** INPUT DATA follows **

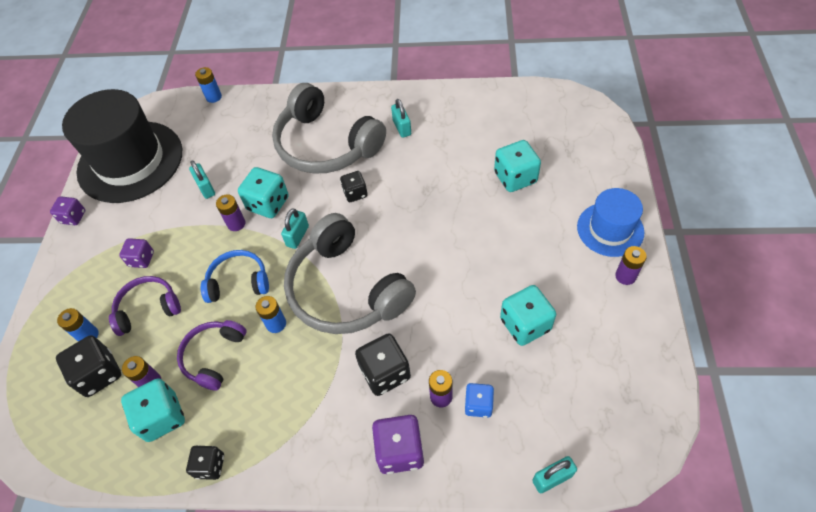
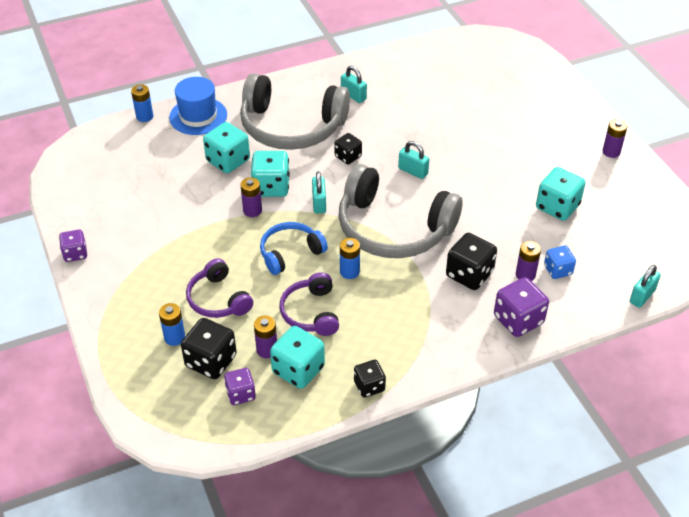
camera: 30 degrees left, 10 degrees down
(130, 161) = (98, 192): black hat -> none
(141, 259) = (179, 265): purple dice -> purple dice (240, 394)
(148, 309) = (218, 299): purple headphones -> purple headphones turned 75 degrees counterclockwise
(206, 188) = (198, 191): turquoise padlock -> turquoise padlock (413, 171)
(515, 177) = (480, 108): turquoise dice -> turquoise dice (228, 161)
(610, 229) = (579, 124): blue hat -> blue hat (198, 116)

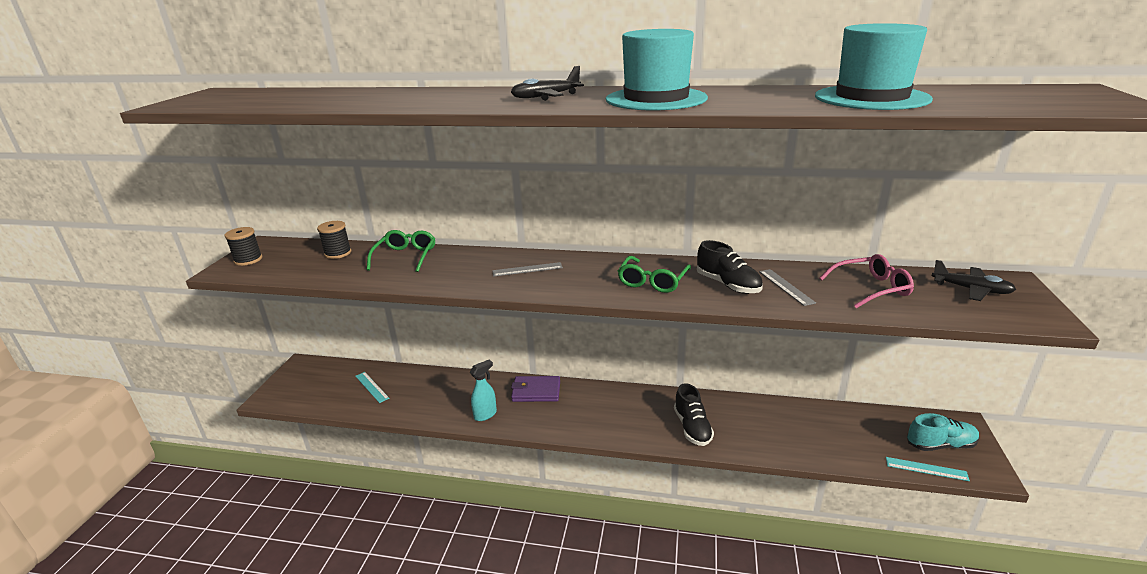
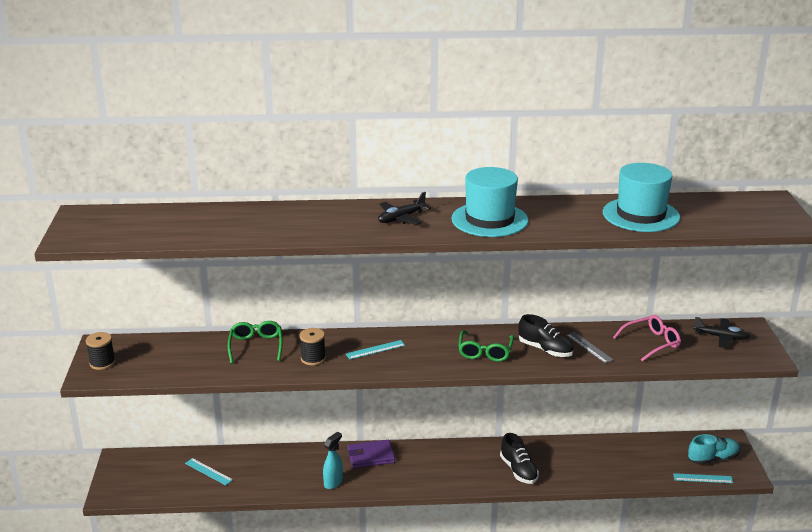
camera: 15 degrees left, 0 degrees up
(338, 253) = (187, 348): black spool -> black spool (313, 358)
(527, 269) = (375, 349): grey ruler -> turquoise ruler

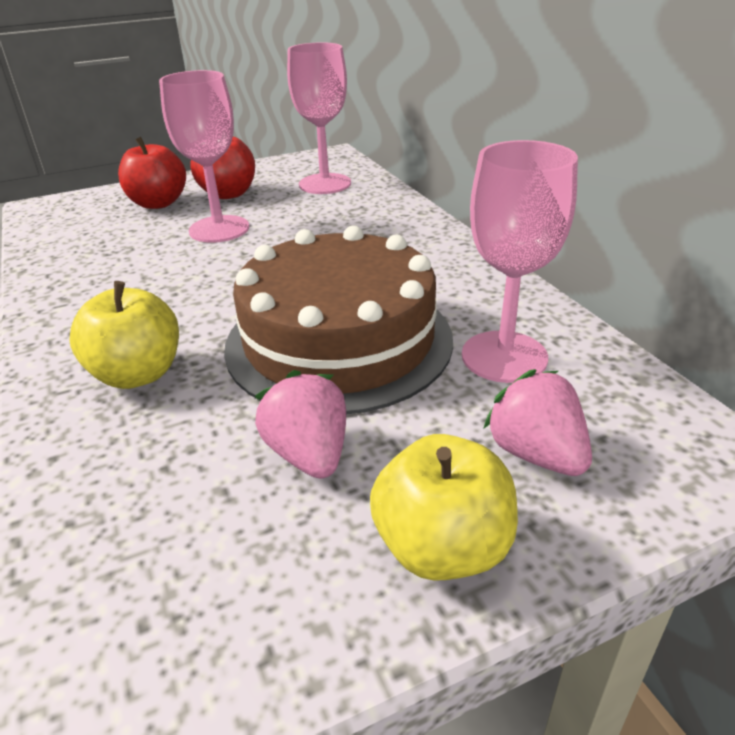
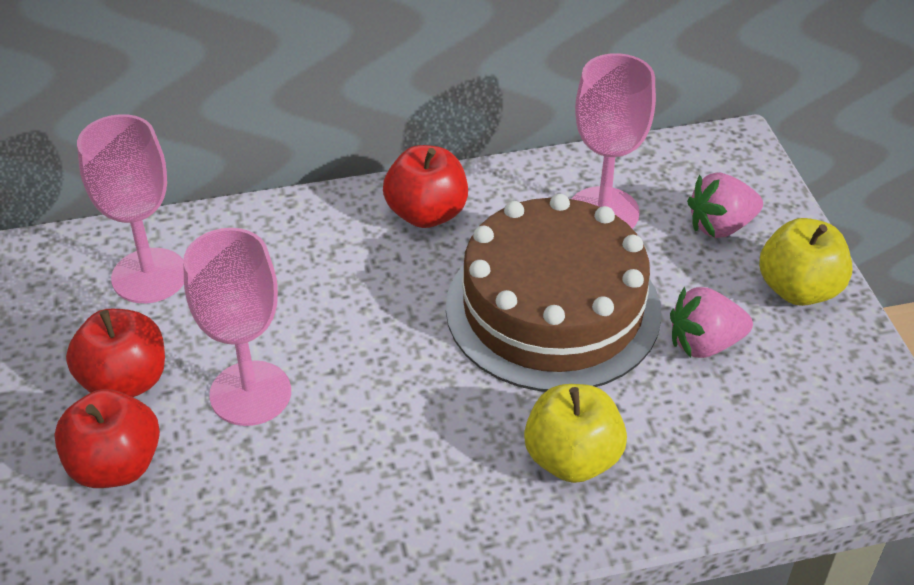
camera: 80 degrees left, 10 degrees up
(441, 263) = (426, 213): none -> red apple

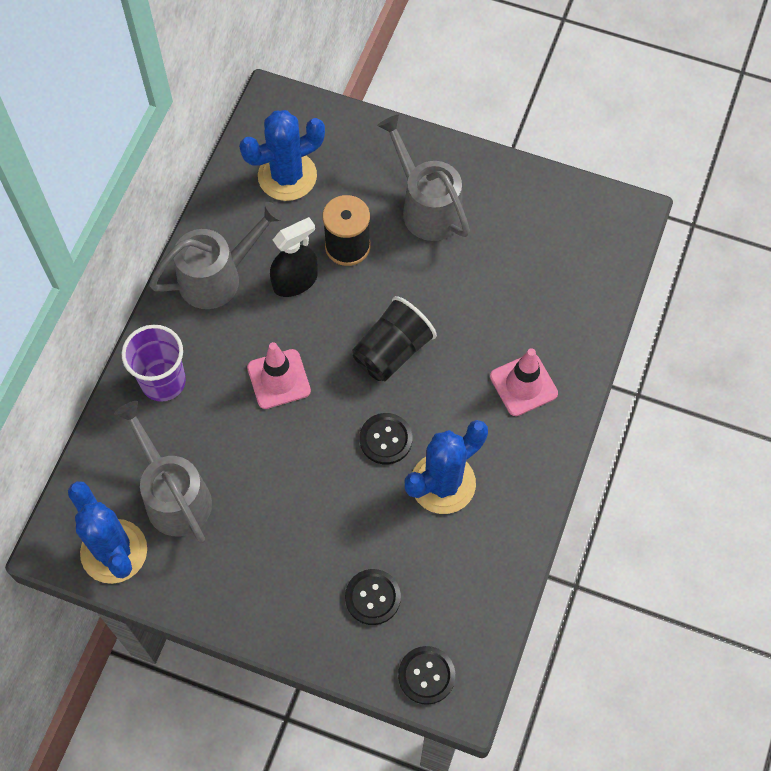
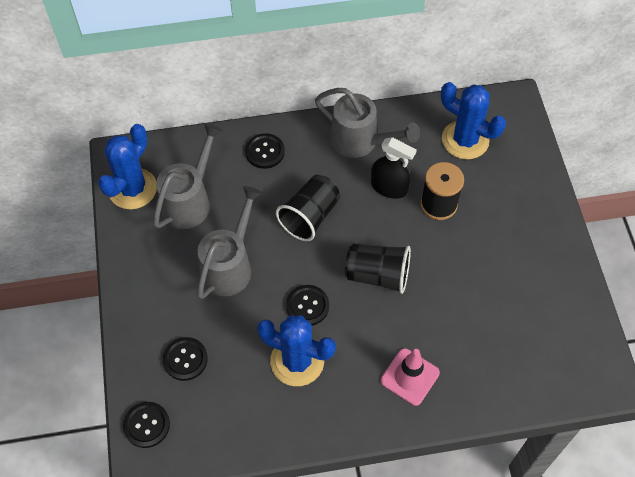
camera: 60 degrees right, 5 degrees down
(163, 381) = (265, 152): purple cup -> black button
(279, 379) = (310, 216): pink traffic cone -> black cup
(426, 206) = (507, 237): grey watering can -> grey watering can (230, 265)

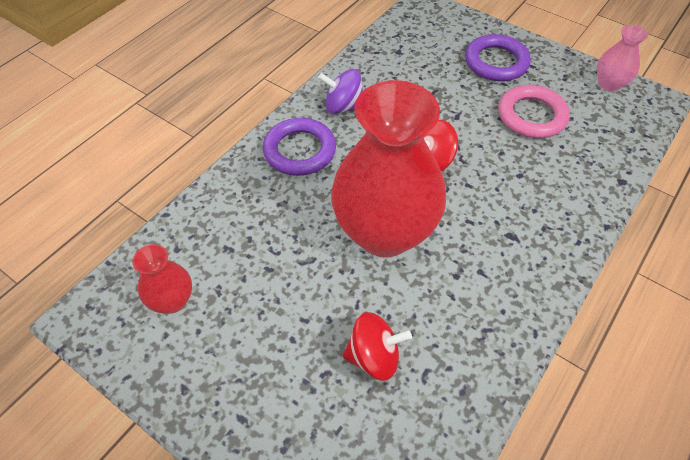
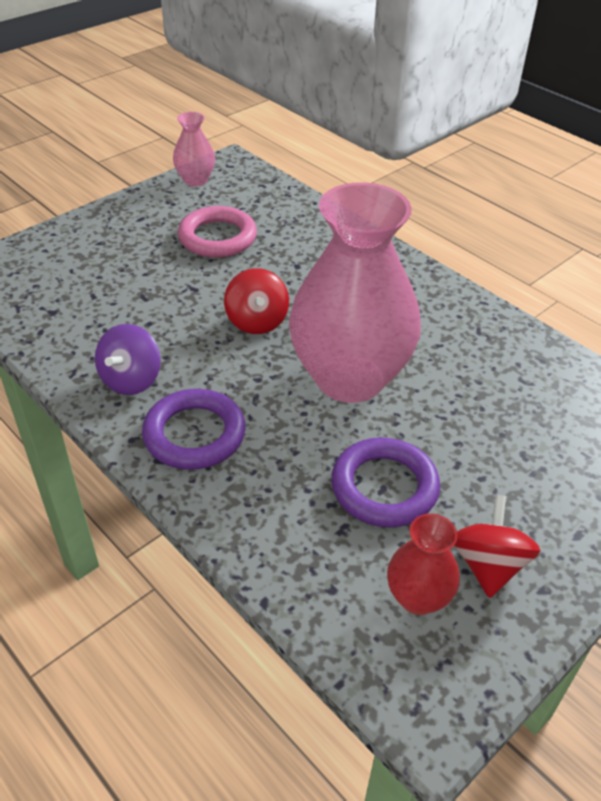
camera: 80 degrees left, 10 degrees down
(374, 357) = (505, 414): red spinning top -> red spinning top (488, 565)
(384, 232) = (349, 378): red vase -> pink vase
(496, 62) = (120, 240): purple ring -> purple ring (384, 487)

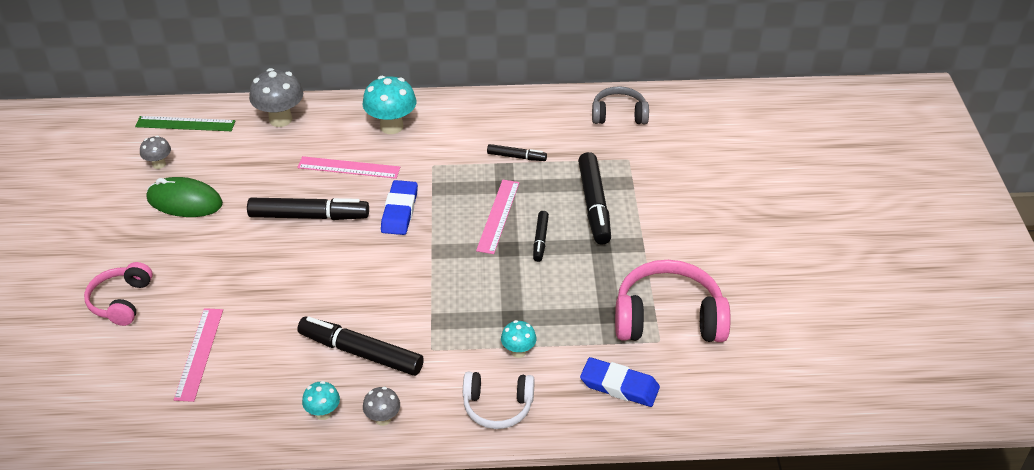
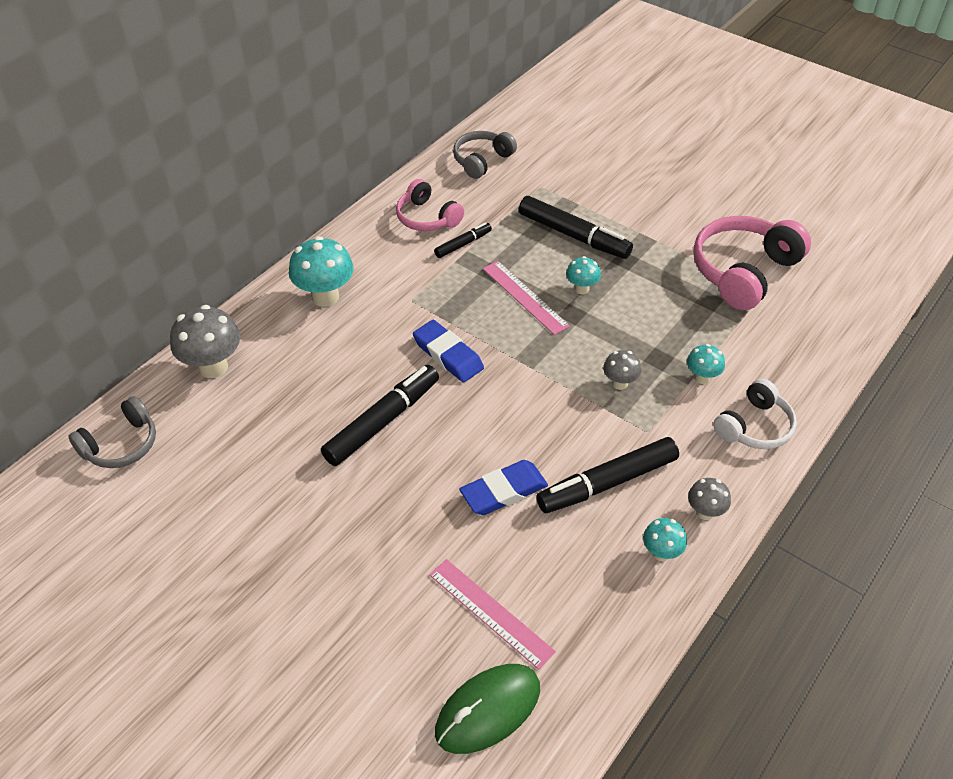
camera: 50 degrees left, 5 degrees up
(121, 301) = (343, 644): pink headphones -> pink headphones (427, 218)
(159, 164) = (159, 500): grey mushroom -> grey mushroom (619, 383)
(185, 124) = (121, 444): green ruler -> grey headphones
(185, 201) = (246, 508): green mouse -> green mouse (488, 710)
(349, 167) = (346, 356): pink ruler -> none
(540, 239) = (581, 289): black marker -> turquoise mushroom
(619, 386) = (793, 341): blue eraser -> blue eraser (504, 491)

** End of INPUT DATA **

**WHAT IS NEEDED**
Take the lines above from the one holding "camera: 50 degrees left, 5 degrees up" to the last and output them exactly.

**RESULT OF THE EXERCISE**
camera: 50 degrees left, 5 degrees up
(121, 301) = (343, 644): pink headphones -> pink headphones (427, 218)
(159, 164) = (159, 500): grey mushroom -> grey mushroom (619, 383)
(185, 124) = (121, 444): green ruler -> grey headphones
(185, 201) = (246, 508): green mouse -> green mouse (488, 710)
(349, 167) = (346, 356): pink ruler -> none
(540, 239) = (581, 289): black marker -> turquoise mushroom
(619, 386) = (793, 341): blue eraser -> blue eraser (504, 491)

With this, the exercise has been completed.